Before-and-after change data:
>>>>>
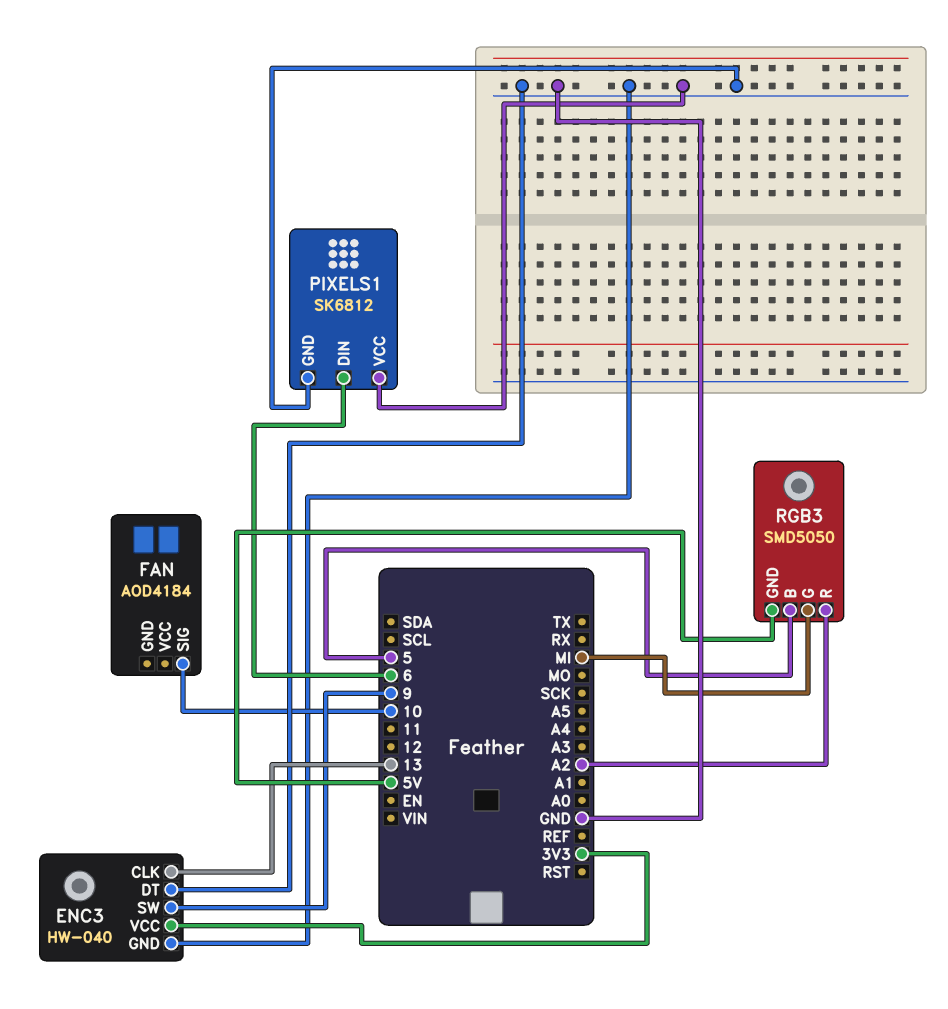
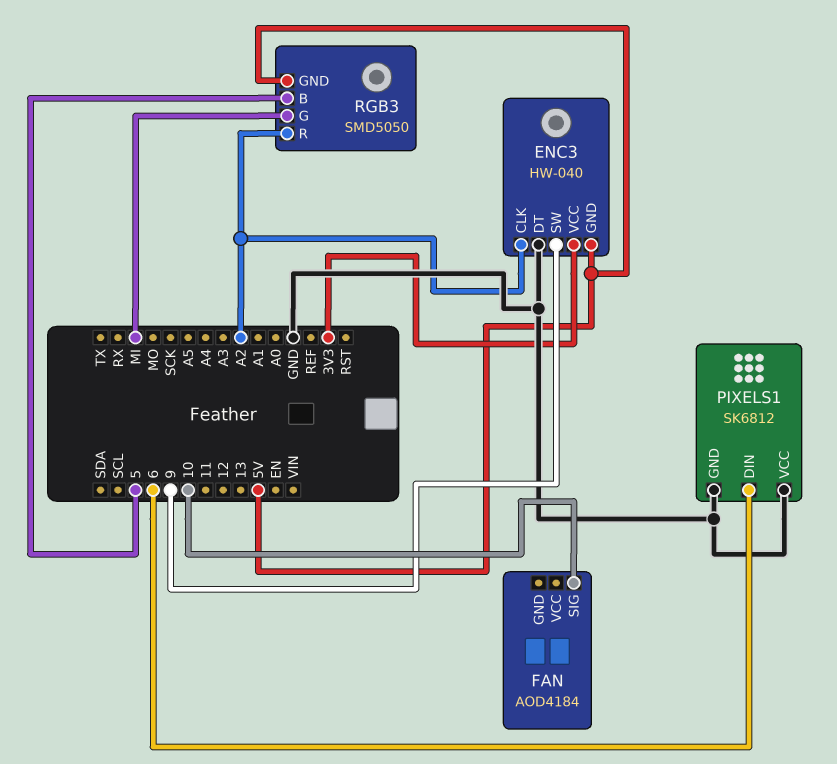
ENC3 pin CLK: 13 -> A2
ENC3 pin GND: GND -> 5V

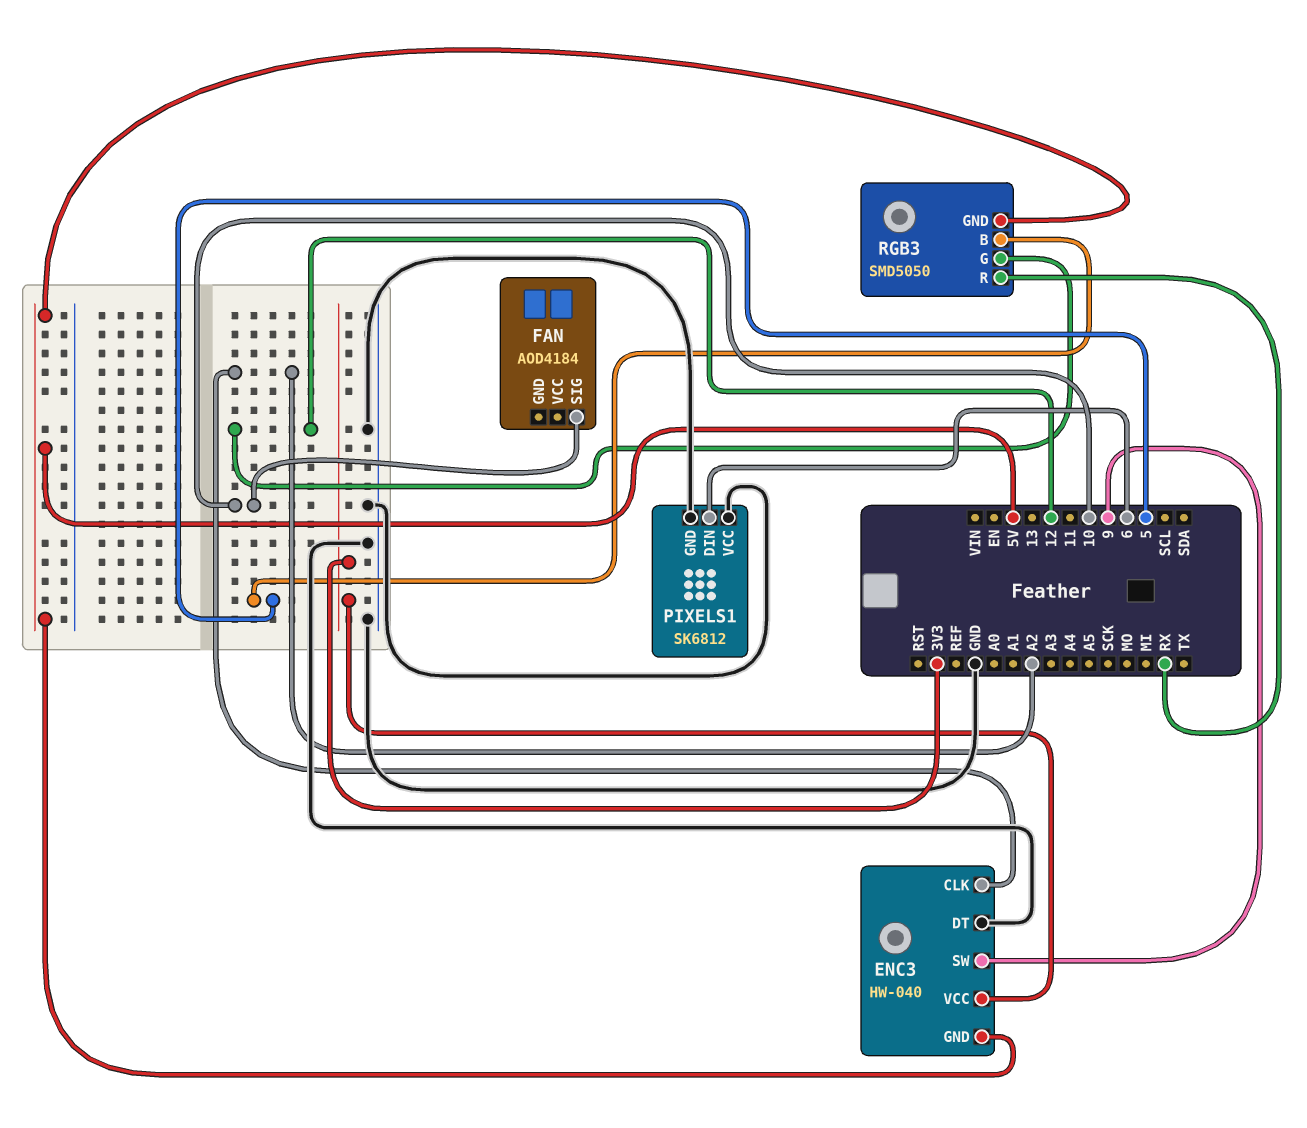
RGB3 pin G: MI -> 12
RGB3 pin R: A2 -> RX

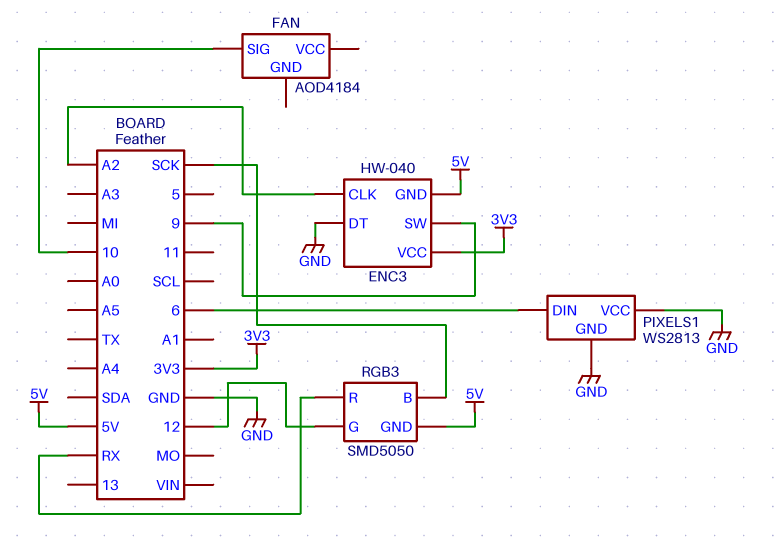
PIXELS1: SK6812 -> WS2813
RGB3 pin B: 5 -> SCK

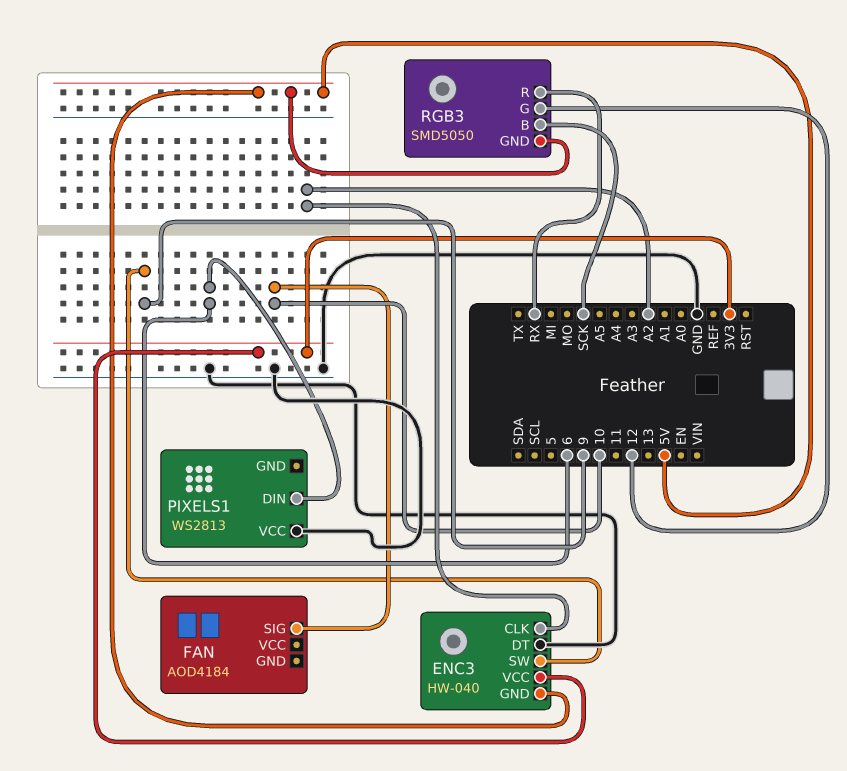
PIXELS1 pin GND: GND -> none

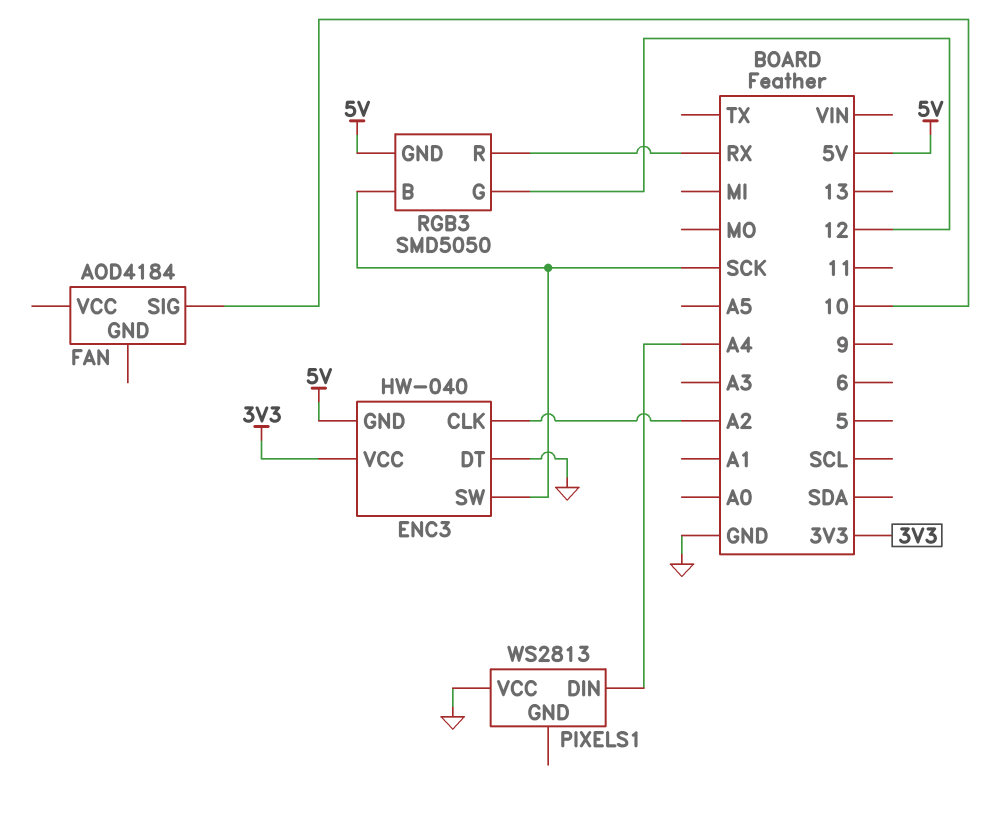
ENC3 pin SW: 9 -> SCK
PIXELS1 pin DIN: 6 -> A4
<<<<<
== How to complete this task ==
Print, exactly and without pictures, the lines from the one holding "RGB3 pin B: 5 -> SCK" through the last line of the entries above, both included.

== Exercise answer ==
RGB3 pin B: 5 -> SCK

PIXELS1 pin GND: GND -> none

ENC3 pin SW: 9 -> SCK
PIXELS1 pin DIN: 6 -> A4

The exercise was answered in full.